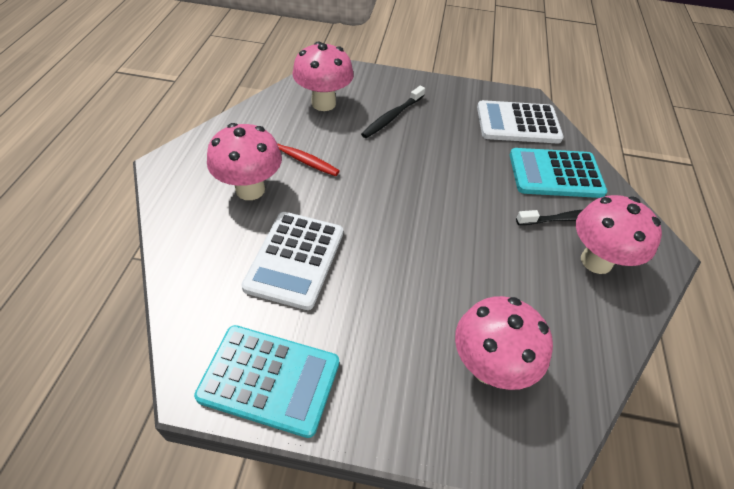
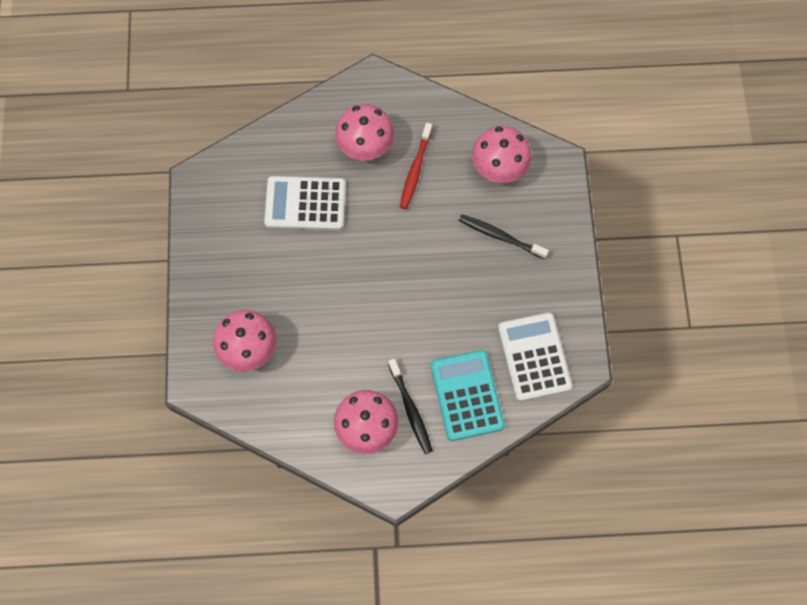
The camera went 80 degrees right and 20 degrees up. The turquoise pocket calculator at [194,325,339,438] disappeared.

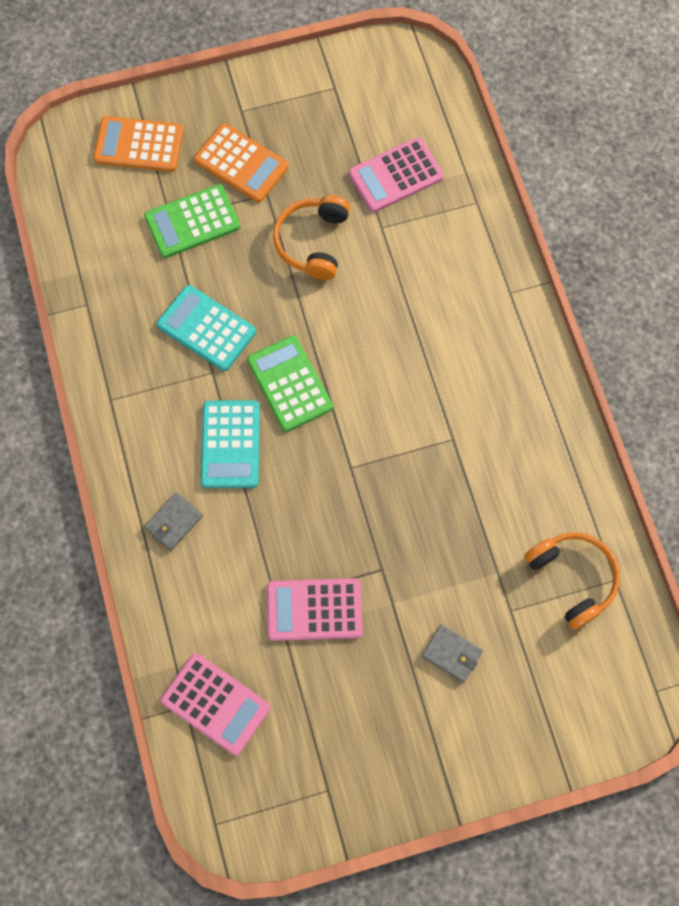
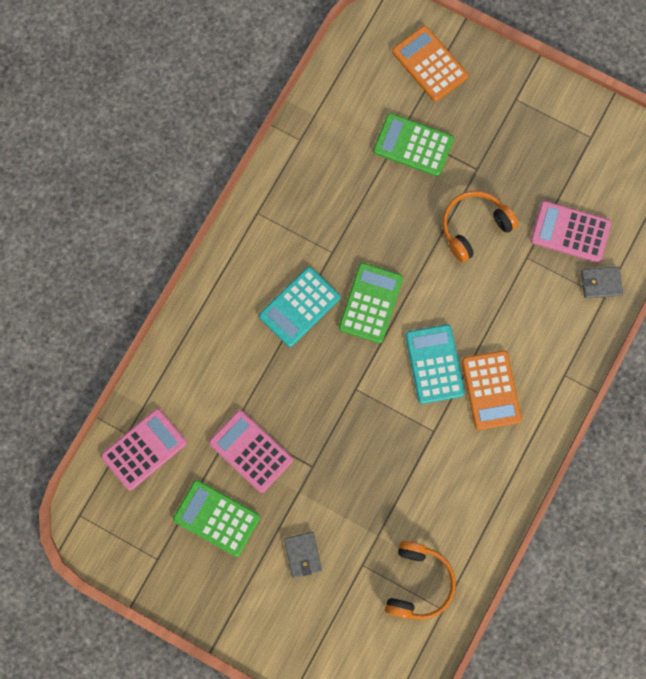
The camera went 45 degrees right and 5 degrees up. The rose-pink pocket calculator at [161,653,271,756] turned 120 degrees counterclockwise. The emerald pocket calculator at [173,480,260,557] appeared. The turquoise pocket calculator moved from [157,285,256,371] to [405,325,465,404]. The orange pocket calculator moved from [194,123,289,202] to [462,350,522,430]. The gray card wallet moved from [144,492,203,551] to [581,267,623,299].

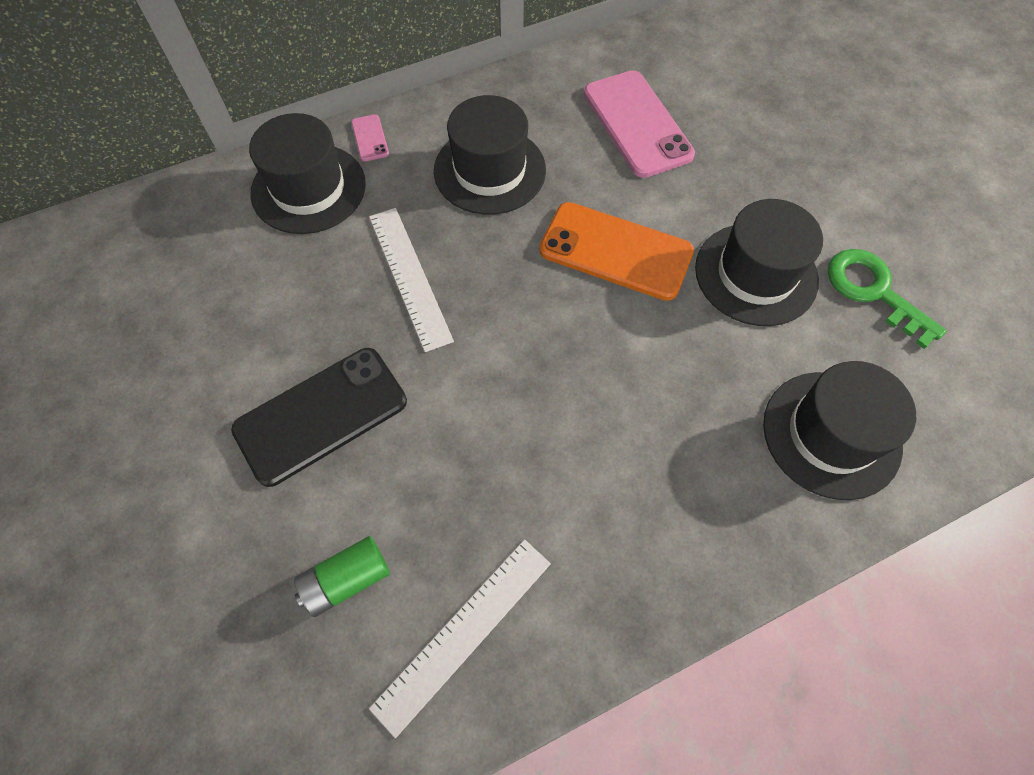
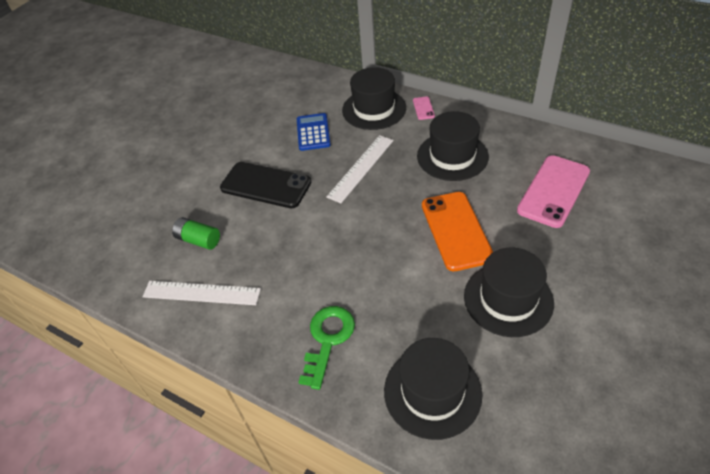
The camera went 60 degrees right and 15 degrees down. The cobalt pocket calculator at [297,113,331,151] appeared. The emerald key moved from [828,249,947,349] to [299,306,355,390]. The rose-pink smartphone at [351,114,389,161] turned 45 degrees counterclockwise.

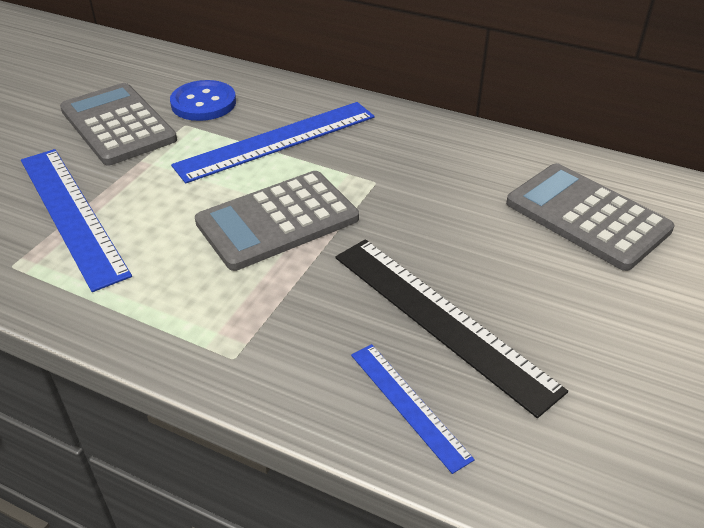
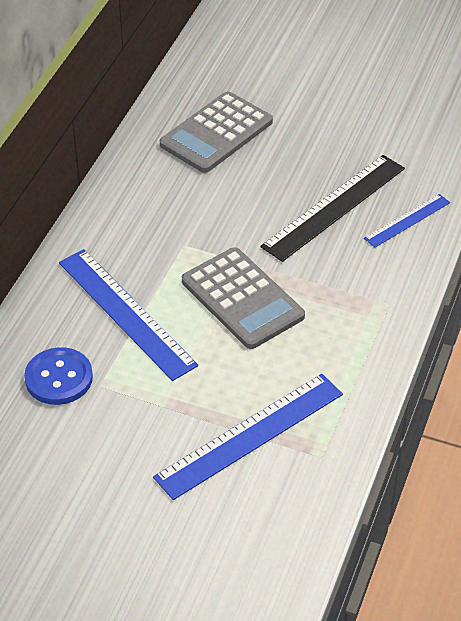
The camera went 95 degrees left and 5 degrees up. The gray pocket calculator at [60,83,177,165] disappeared.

WHAT YOU WILL DO » Where pictures sit among the data above, omit them, and output the rest exactly.

SOLUTION »
The camera went 80 degrees right and 20 degrees up. The turquoise pocket calculator at [194,325,339,438] disappeared.

The camera went 45 degrees right and 5 degrees up. The rose-pink pocket calculator at [161,653,271,756] turned 120 degrees counterclockwise. The emerald pocket calculator at [173,480,260,557] appeared. The turquoise pocket calculator moved from [157,285,256,371] to [405,325,465,404]. The orange pocket calculator moved from [194,123,289,202] to [462,350,522,430]. The gray card wallet moved from [144,492,203,551] to [581,267,623,299].

The camera went 60 degrees right and 15 degrees down. The cobalt pocket calculator at [297,113,331,151] appeared. The emerald key moved from [828,249,947,349] to [299,306,355,390]. The rose-pink smartphone at [351,114,389,161] turned 45 degrees counterclockwise.

The camera went 95 degrees left and 5 degrees up. The gray pocket calculator at [60,83,177,165] disappeared.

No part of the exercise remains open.